Your instructions
For the data below, say how many lines contain "KEYS". Only the number should be given.

══════

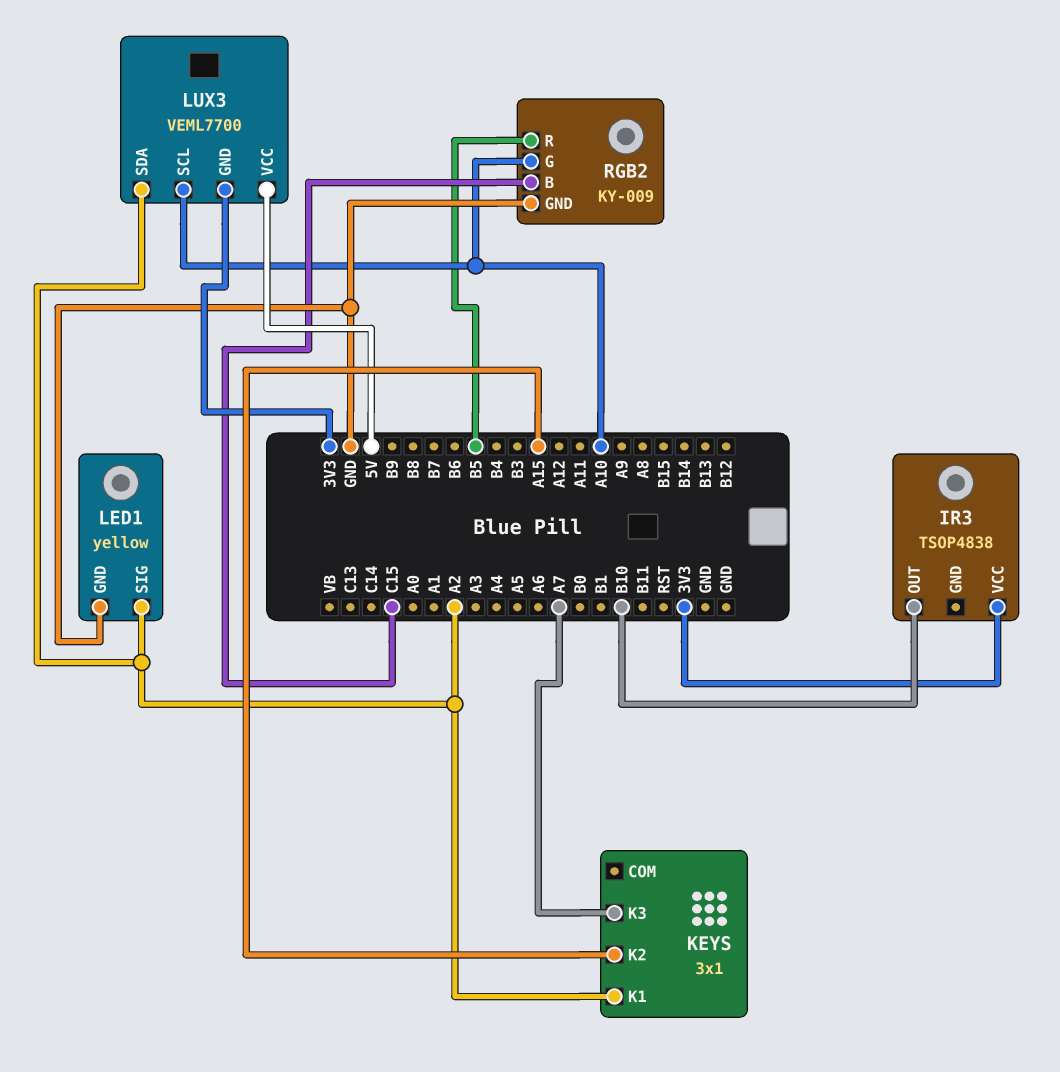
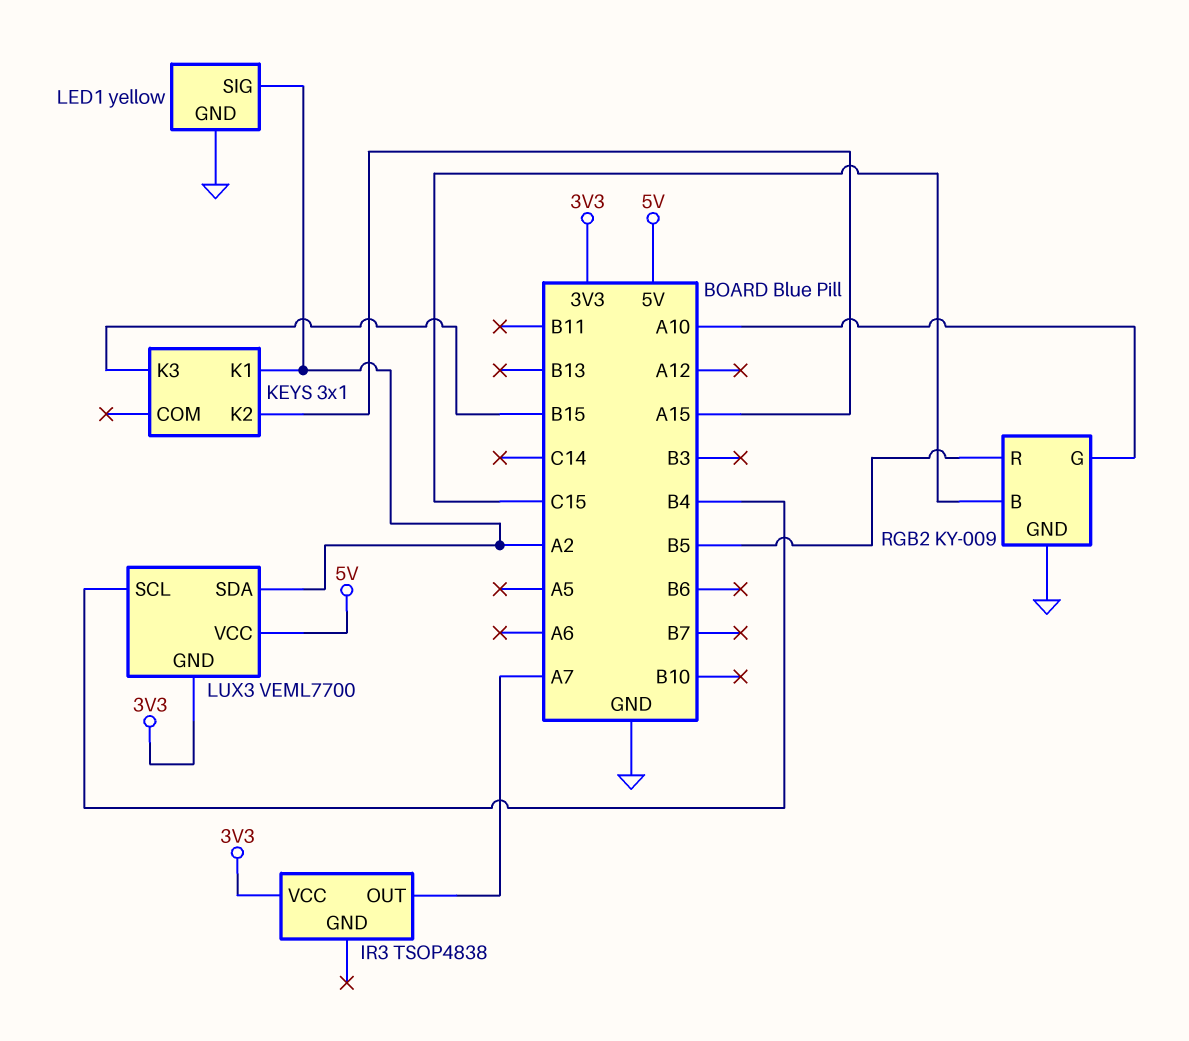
IR3 pin OUT: B10 -> A7
KEYS pin K3: A7 -> B15
LUX3 pin SCL: A10 -> B4

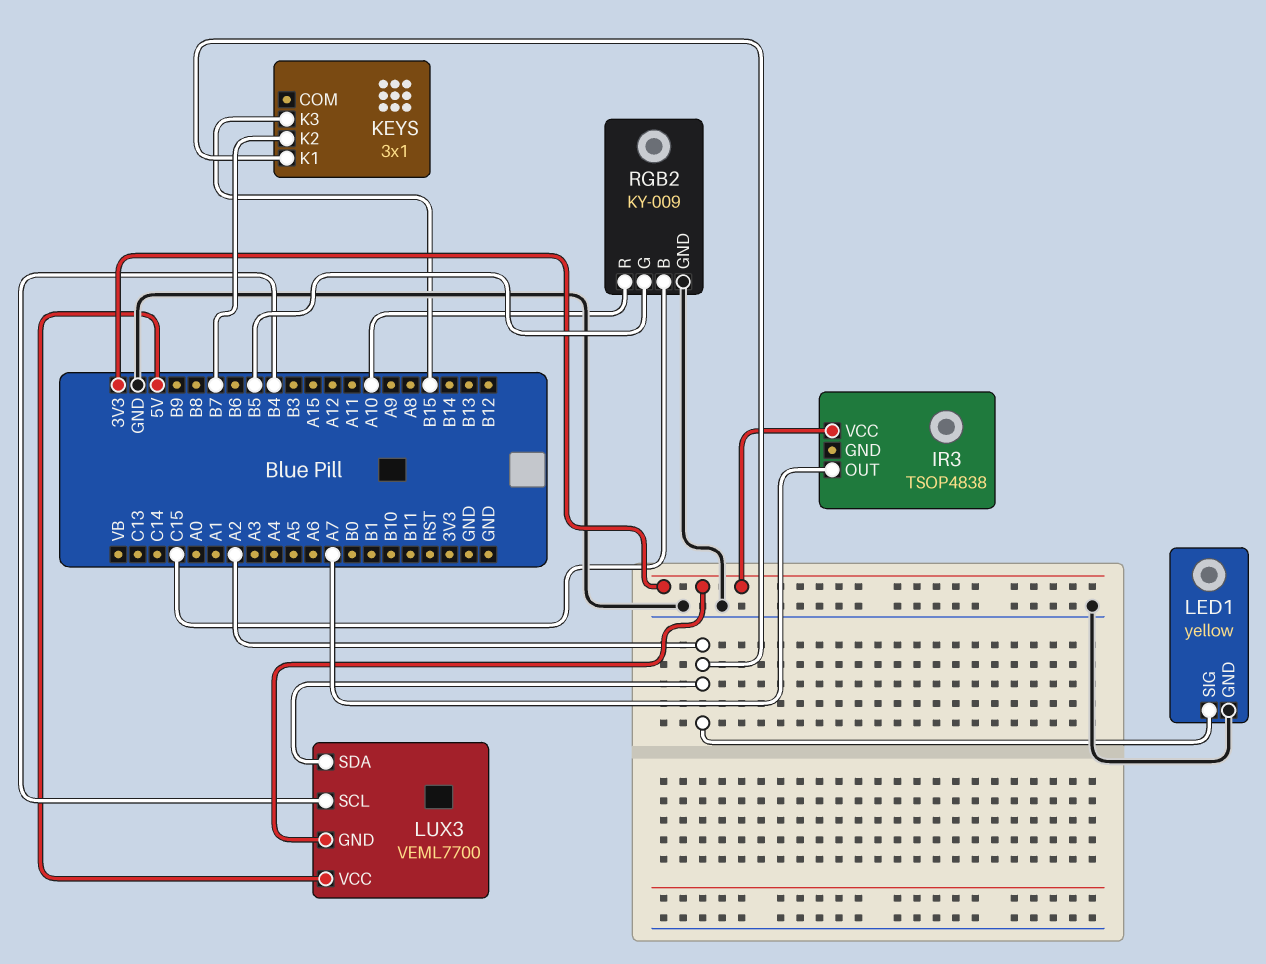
KEYS pin K2: A15 -> B7
RGB2 pin G: A10 -> B5
RGB2 pin R: B5 -> A10

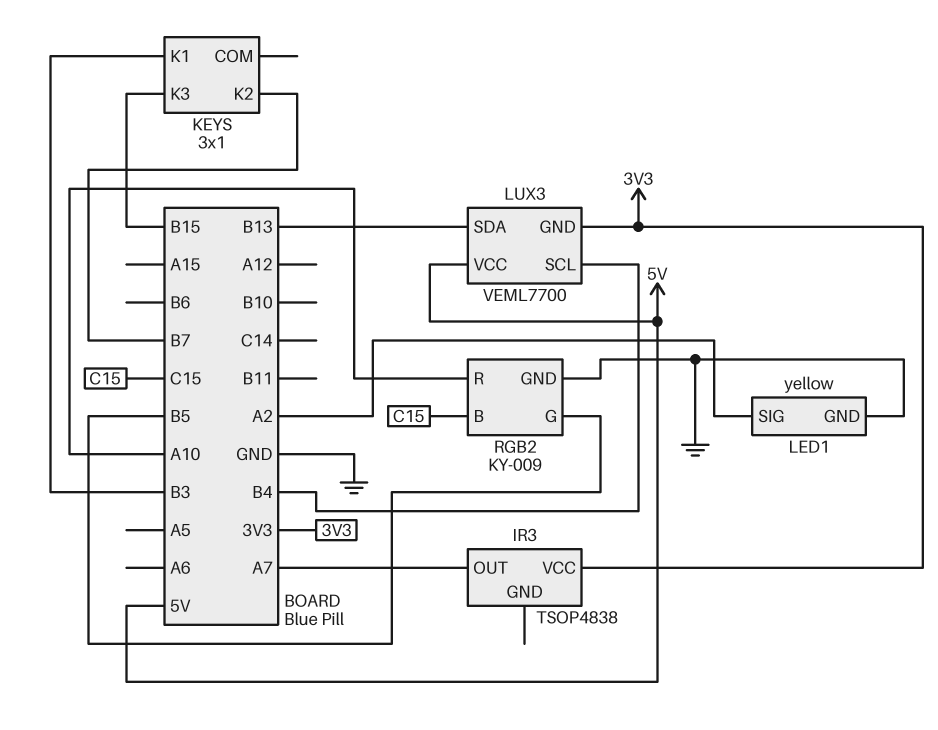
KEYS pin K1: A2 -> B3
LUX3 pin SDA: A2 -> B13

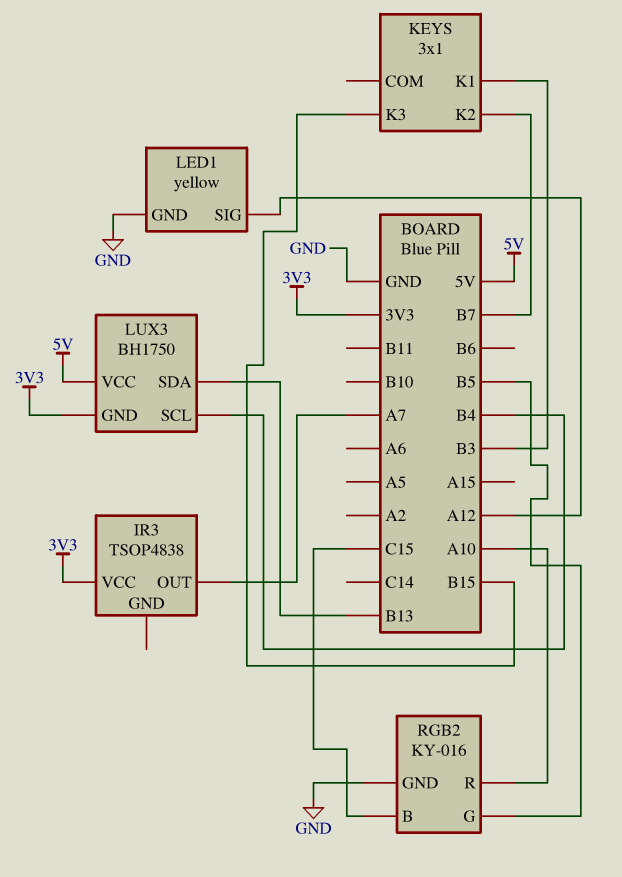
LED1 pin SIG: A2 -> A12
LUX3: VEML7700 -> BH1750
RGB2: KY-009 -> KY-016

══════

Task response
3